> _Assignment_:
Go to the line holding "[(102,374),(136,396),(156,363),(121,341),(102,374)]" in the data below and repeat it exactly, then each line after it up to and including the one holding "[(501,338),(482,338),(485,349),(503,348),(501,338)]". Omit pictures.

===== Information given

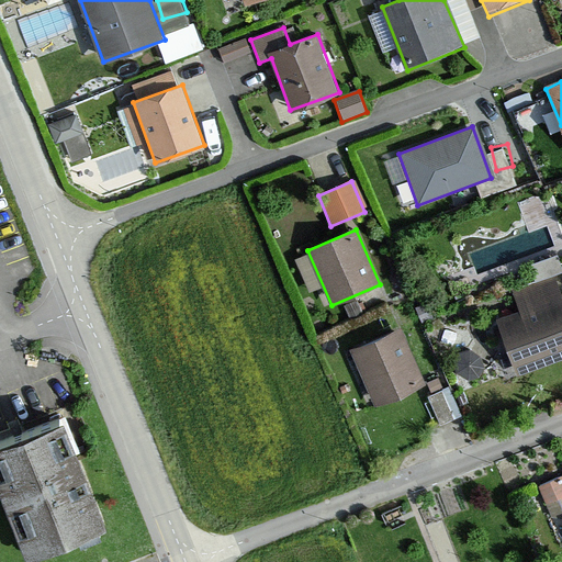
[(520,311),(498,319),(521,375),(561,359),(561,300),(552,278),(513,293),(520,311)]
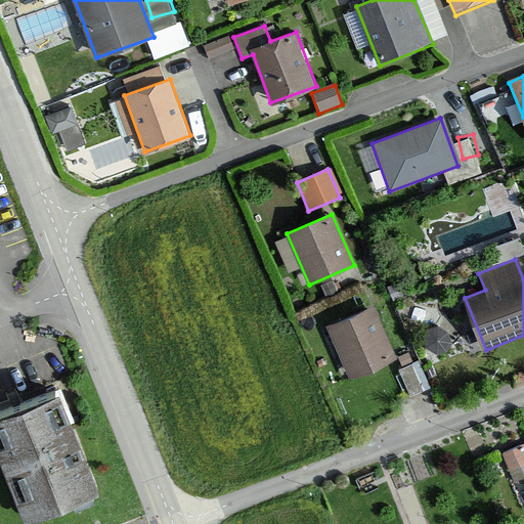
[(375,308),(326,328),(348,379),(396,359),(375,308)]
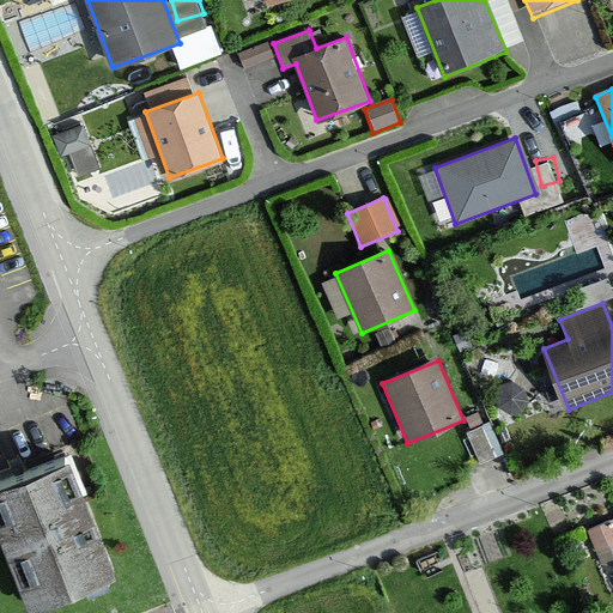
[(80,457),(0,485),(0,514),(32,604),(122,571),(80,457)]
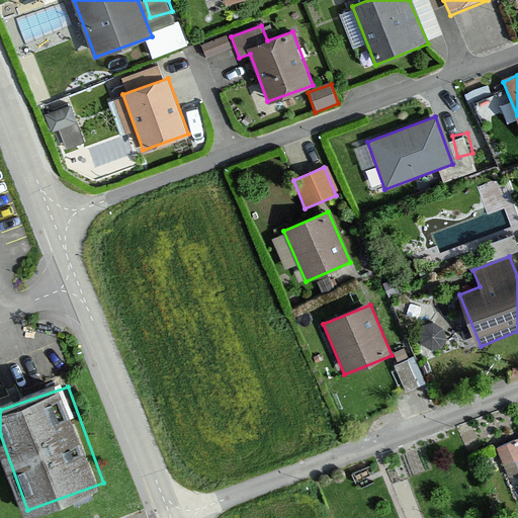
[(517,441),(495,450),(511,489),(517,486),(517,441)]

==========
===== Information given

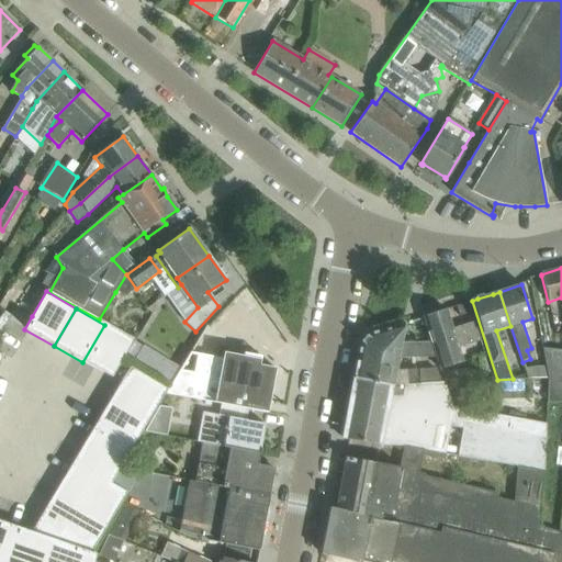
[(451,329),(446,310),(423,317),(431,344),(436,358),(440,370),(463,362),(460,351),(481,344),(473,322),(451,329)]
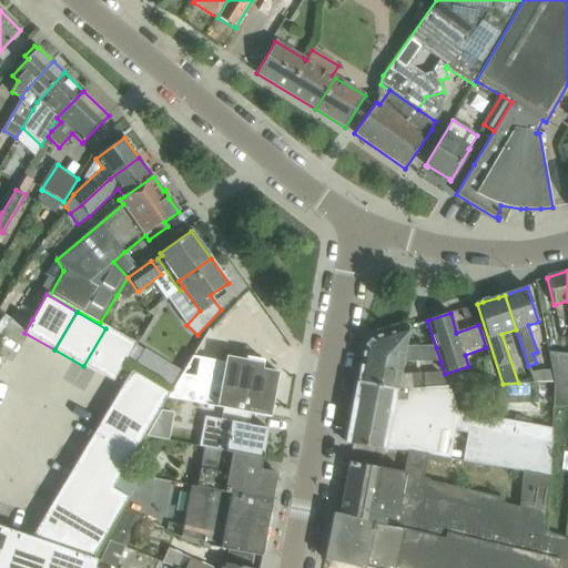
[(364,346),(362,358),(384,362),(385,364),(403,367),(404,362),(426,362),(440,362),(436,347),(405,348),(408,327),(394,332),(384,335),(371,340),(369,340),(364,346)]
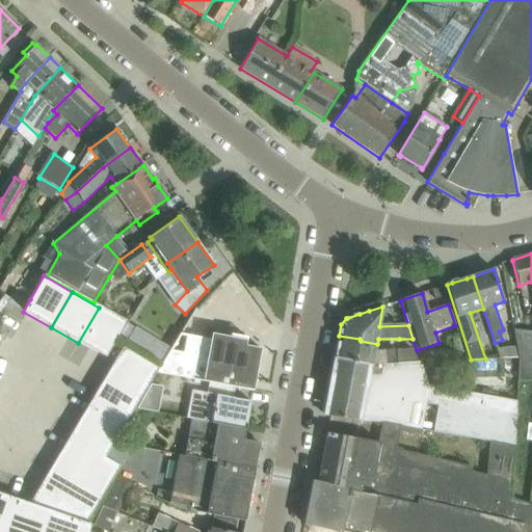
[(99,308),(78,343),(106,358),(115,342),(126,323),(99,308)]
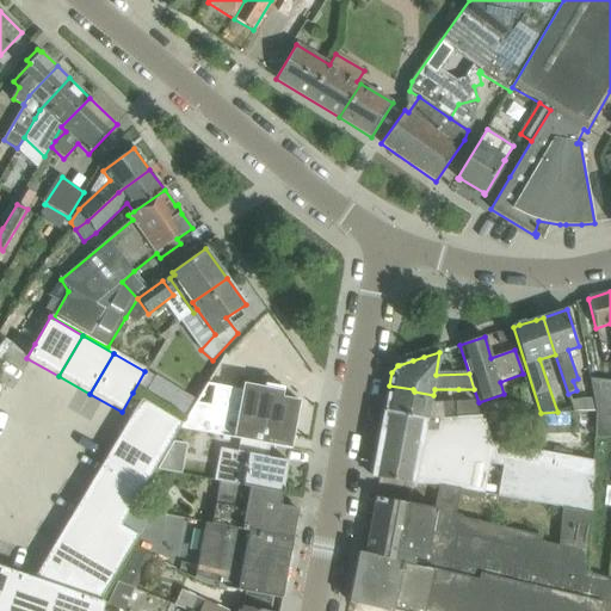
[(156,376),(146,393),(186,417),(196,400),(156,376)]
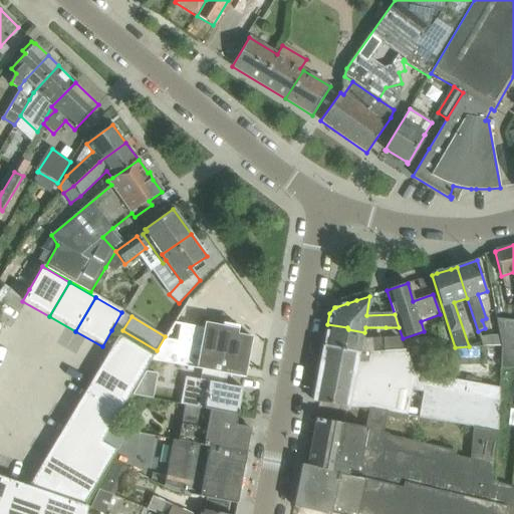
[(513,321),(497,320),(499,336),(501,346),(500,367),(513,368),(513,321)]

==========
===== Information given

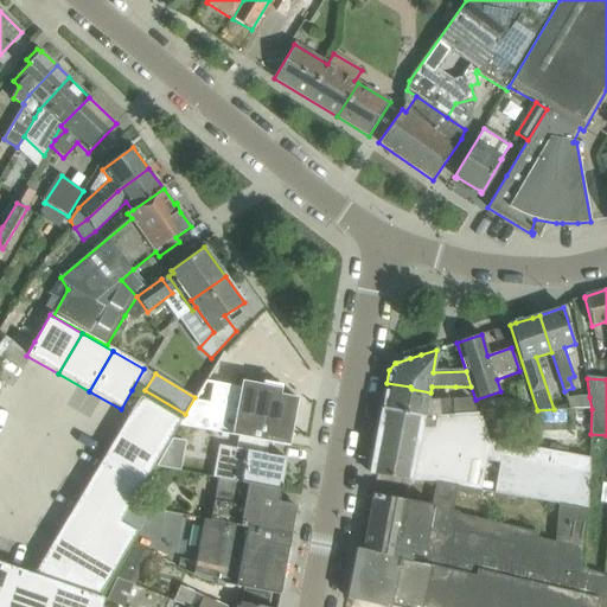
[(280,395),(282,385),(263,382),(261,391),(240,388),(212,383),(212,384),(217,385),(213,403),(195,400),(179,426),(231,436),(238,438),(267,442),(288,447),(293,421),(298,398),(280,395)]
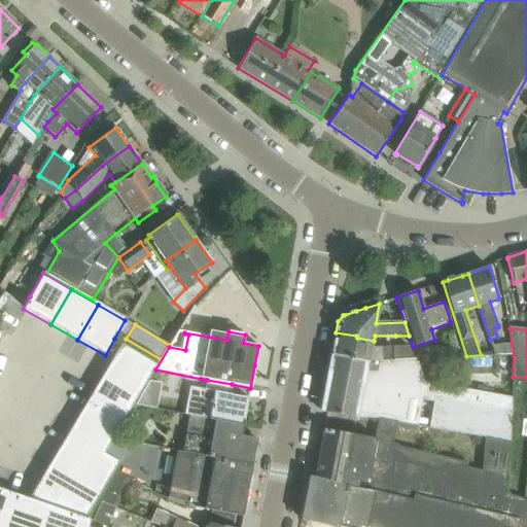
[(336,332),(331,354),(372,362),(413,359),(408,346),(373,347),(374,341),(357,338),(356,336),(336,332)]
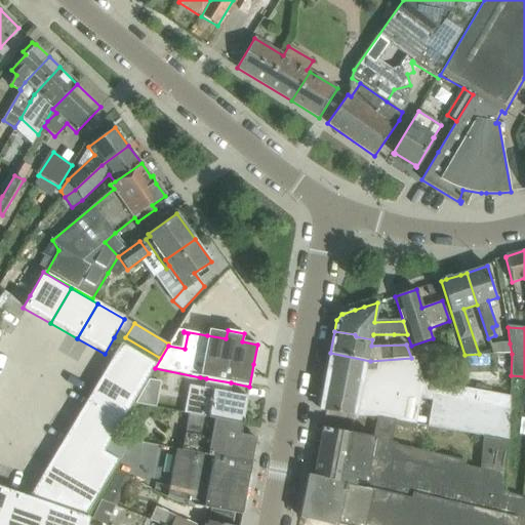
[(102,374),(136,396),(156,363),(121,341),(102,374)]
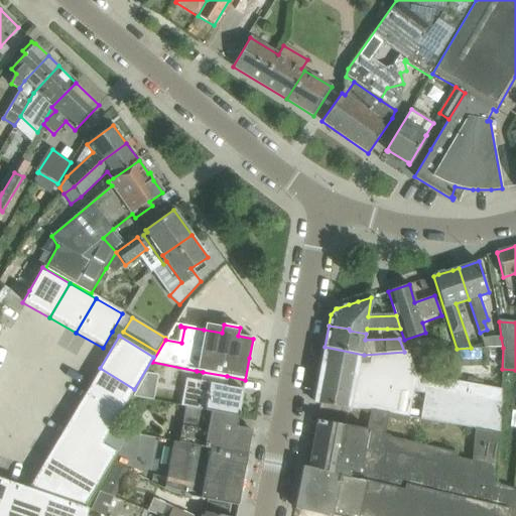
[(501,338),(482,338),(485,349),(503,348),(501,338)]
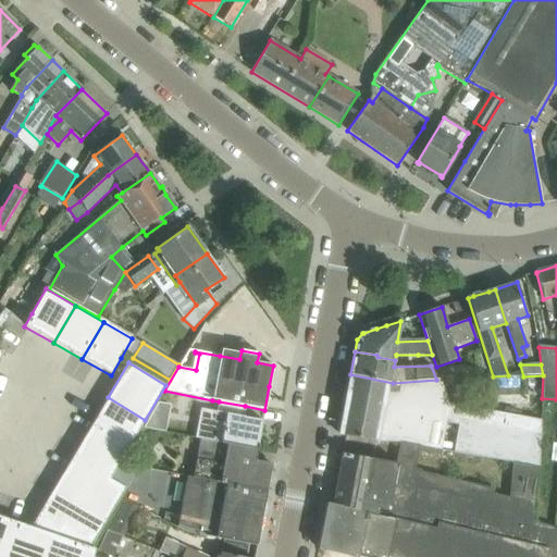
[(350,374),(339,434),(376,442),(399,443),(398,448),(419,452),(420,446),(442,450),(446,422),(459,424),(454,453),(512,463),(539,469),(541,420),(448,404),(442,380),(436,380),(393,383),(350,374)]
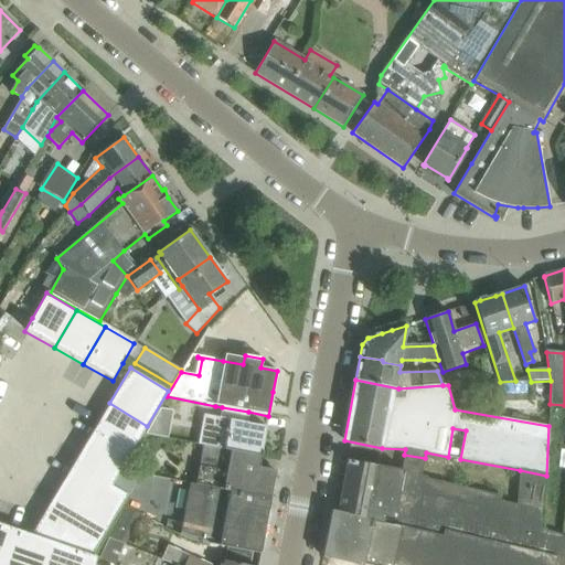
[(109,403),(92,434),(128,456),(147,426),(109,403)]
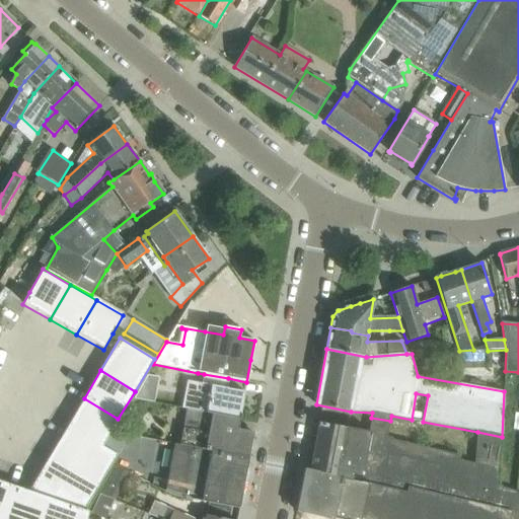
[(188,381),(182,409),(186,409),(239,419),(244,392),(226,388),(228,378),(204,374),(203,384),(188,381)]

==========

> _Solved exercise_:
[(102,374),(136,396),(156,363),(121,341),(102,374)]
[(501,338),(482,338),(485,349),(503,348),(501,338)]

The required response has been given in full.